(Extracted records)

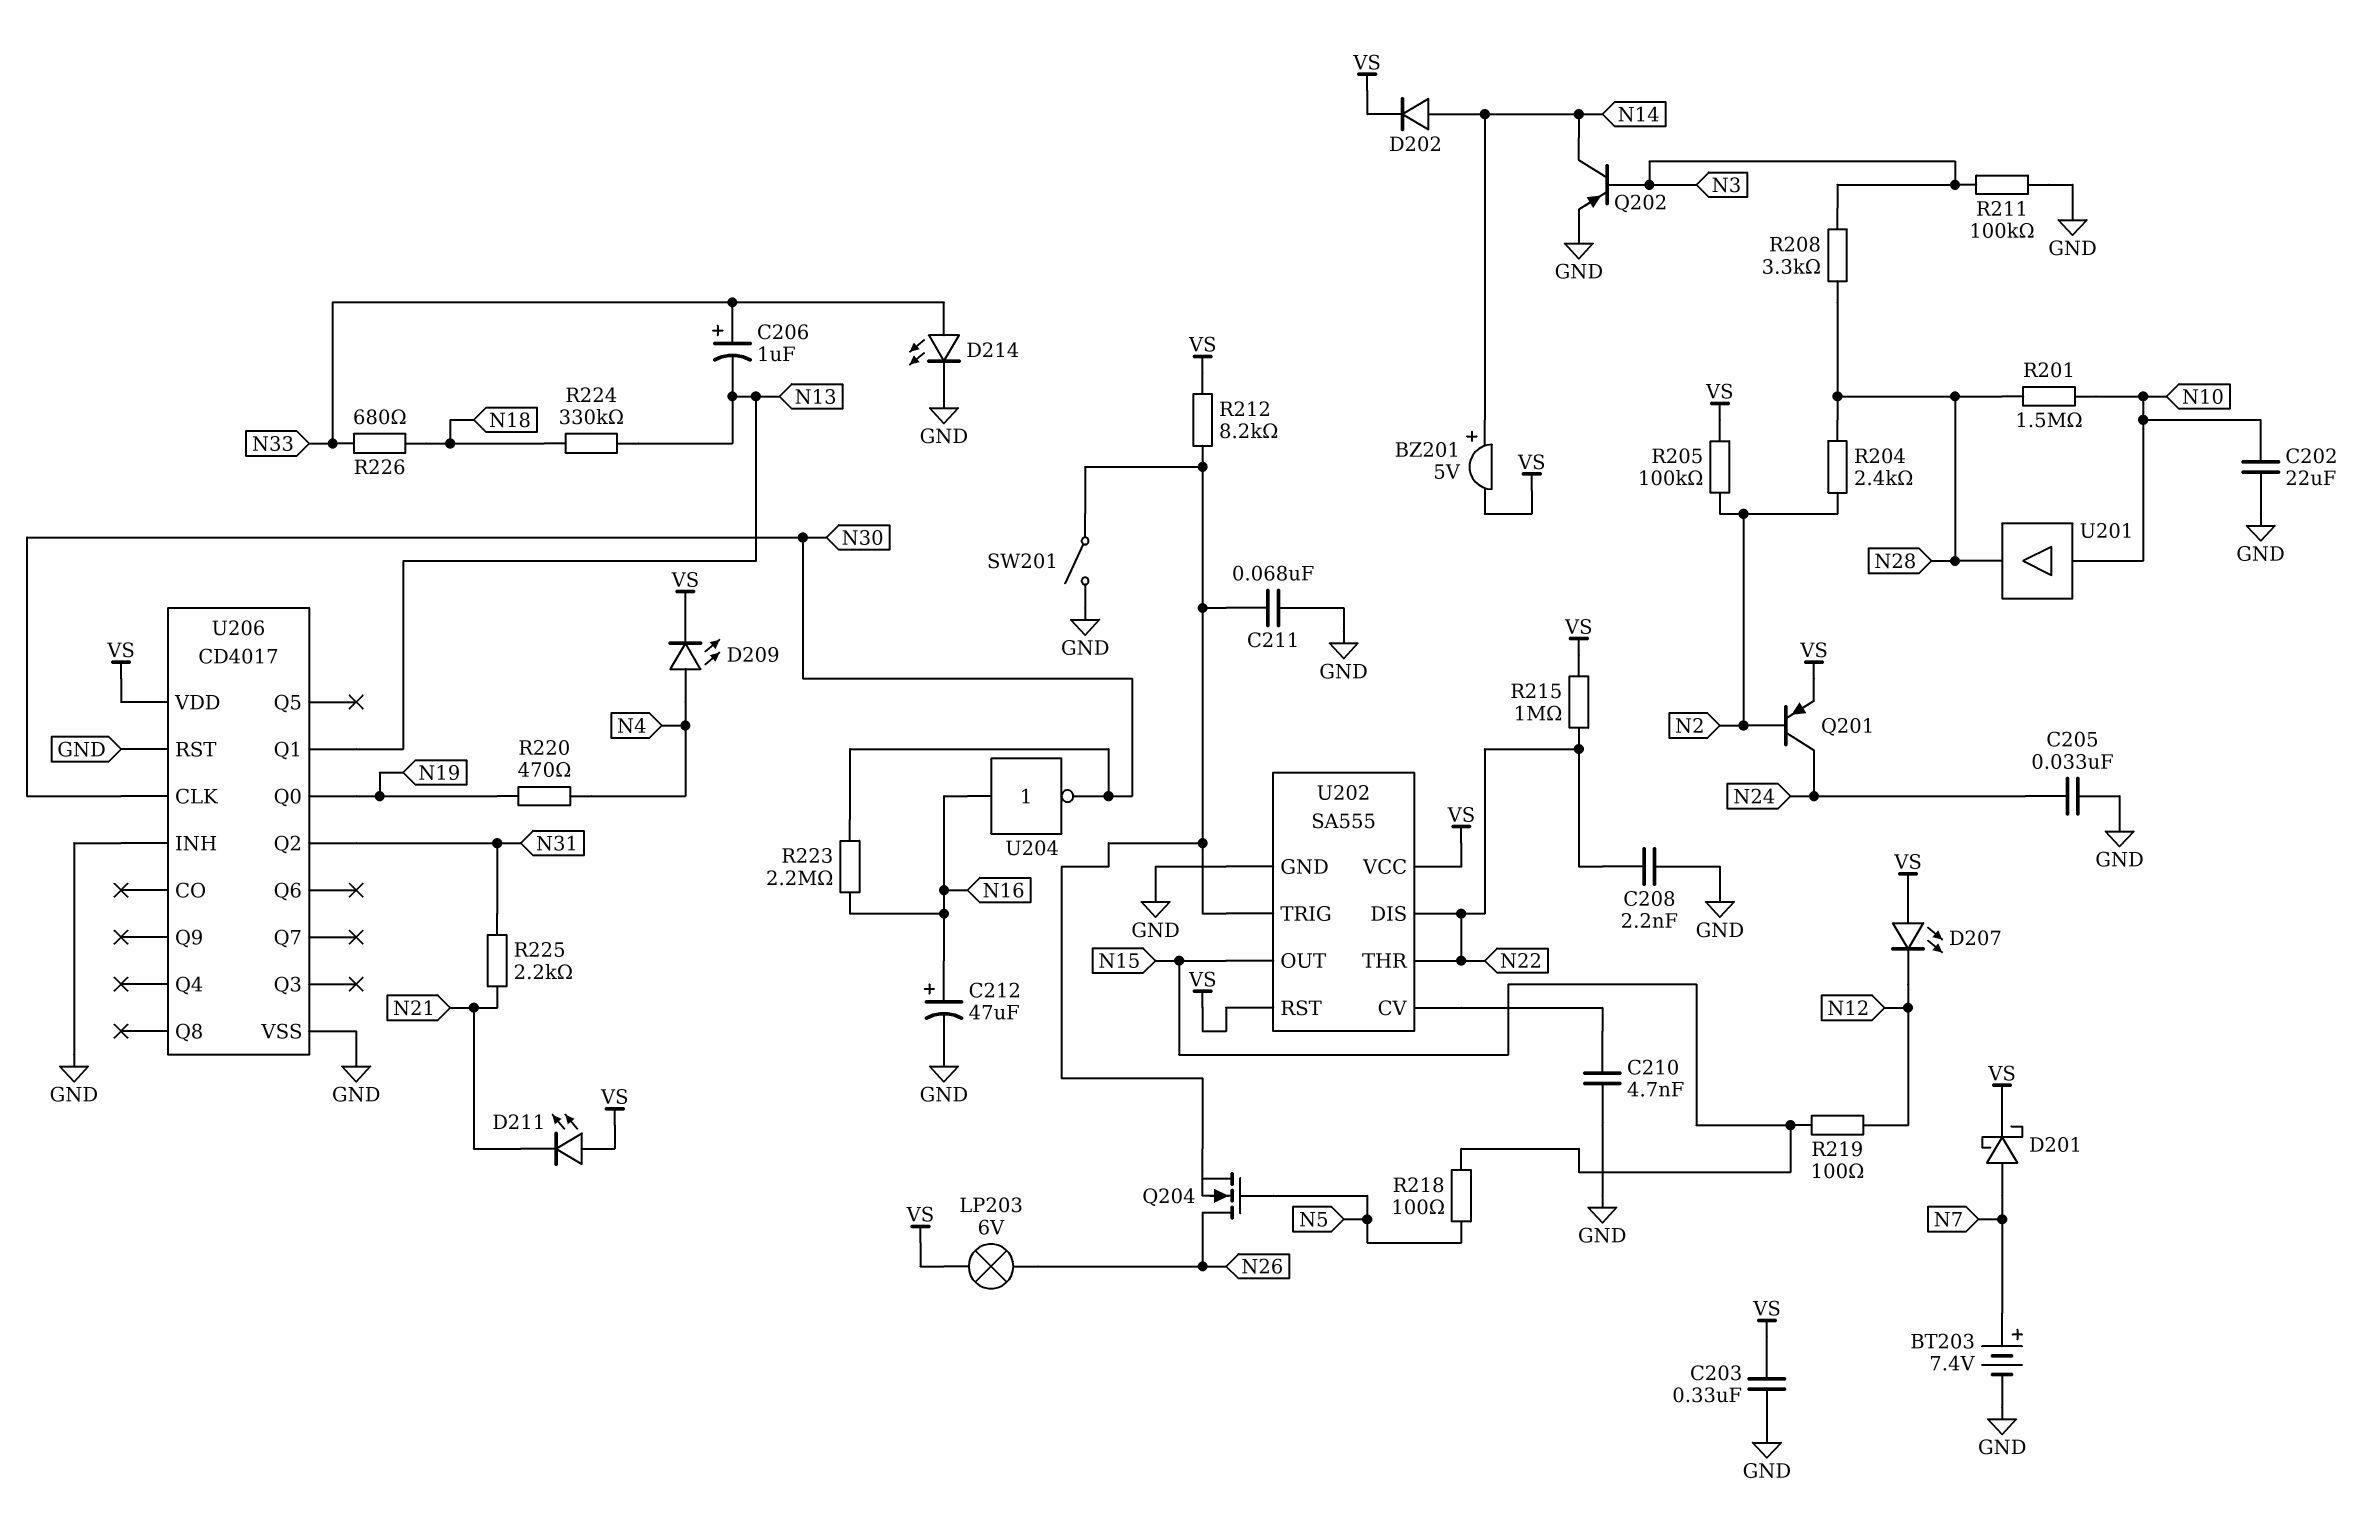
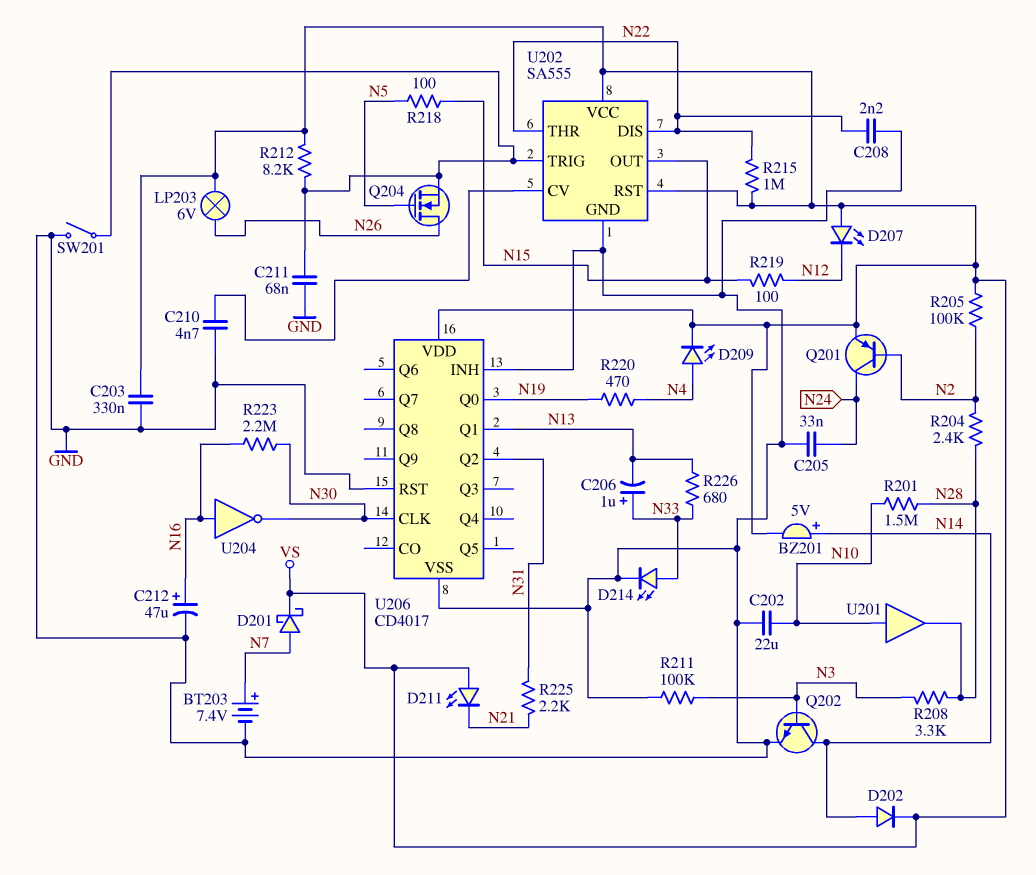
Q202: PNP (B N3, C N14, E GND) -> NPN (B N3, C N14, E GND)
R224: 330k (N13, N18) -> none
R226: 680 (N18, N33) -> 680 (N13, N33)

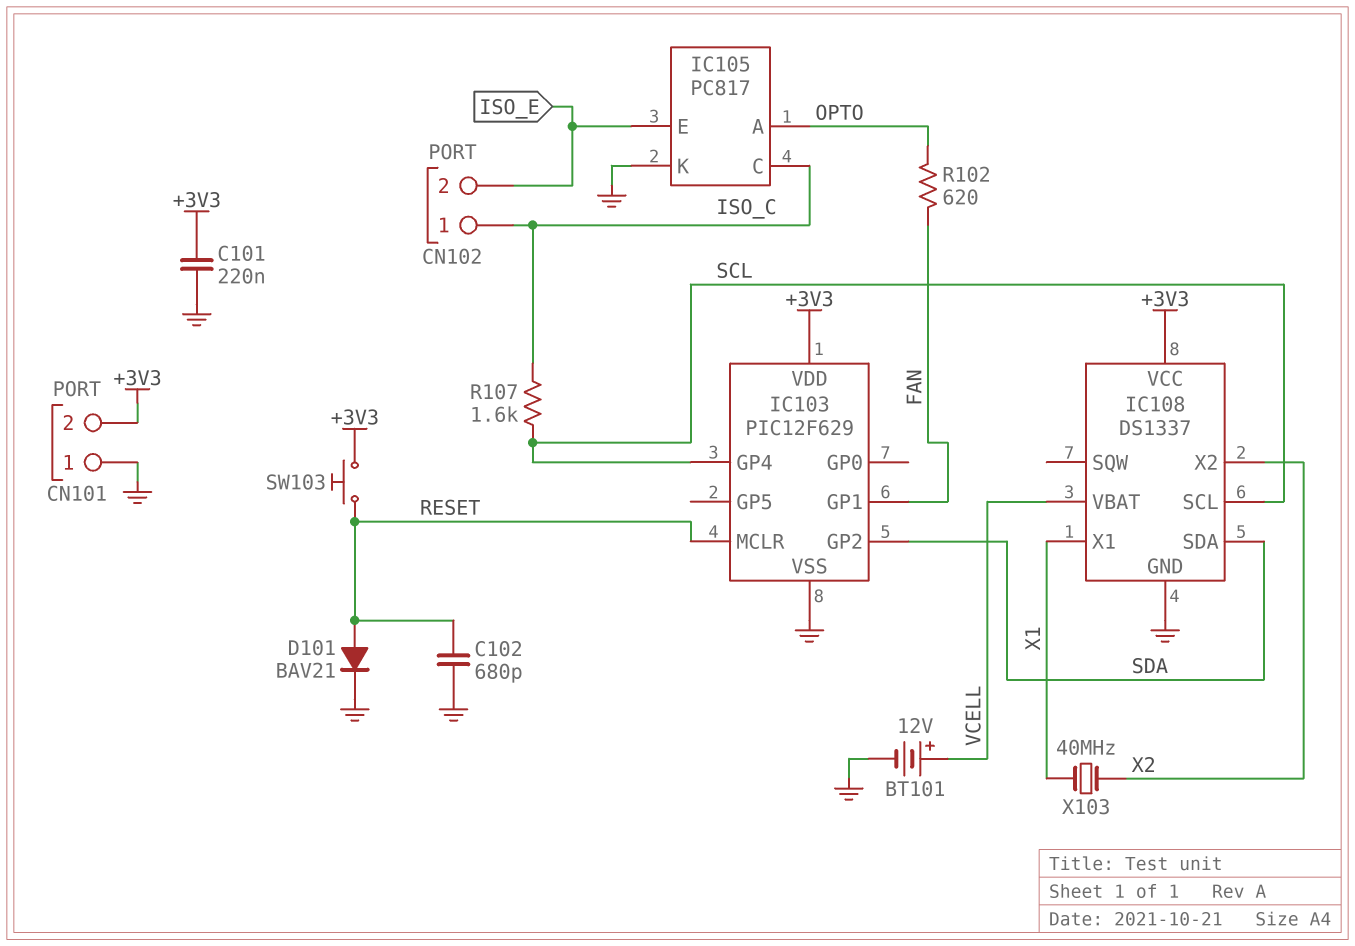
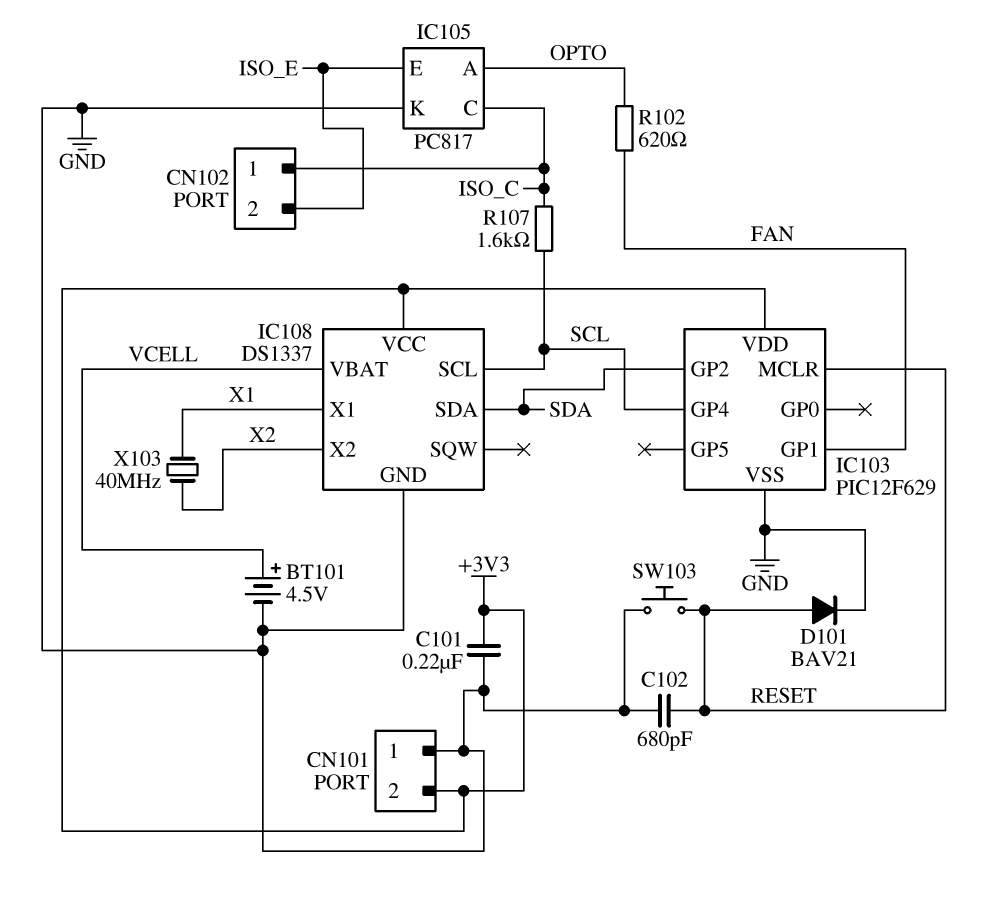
BT101: 12V (plus VCELL, minus GND) -> 4.5V (plus VCELL, minus GND)
SW103: button (+3V3, RESET) -> button (GND, RESET)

(End Extracted records)

**How to complete this task**
An exact copy of all the data above is required; omit any pictures.

**Task response**
Q202: PNP (B N3, C N14, E GND) -> NPN (B N3, C N14, E GND)
R224: 330k (N13, N18) -> none
R226: 680 (N18, N33) -> 680 (N13, N33)

BT101: 12V (plus VCELL, minus GND) -> 4.5V (plus VCELL, minus GND)
SW103: button (+3V3, RESET) -> button (GND, RESET)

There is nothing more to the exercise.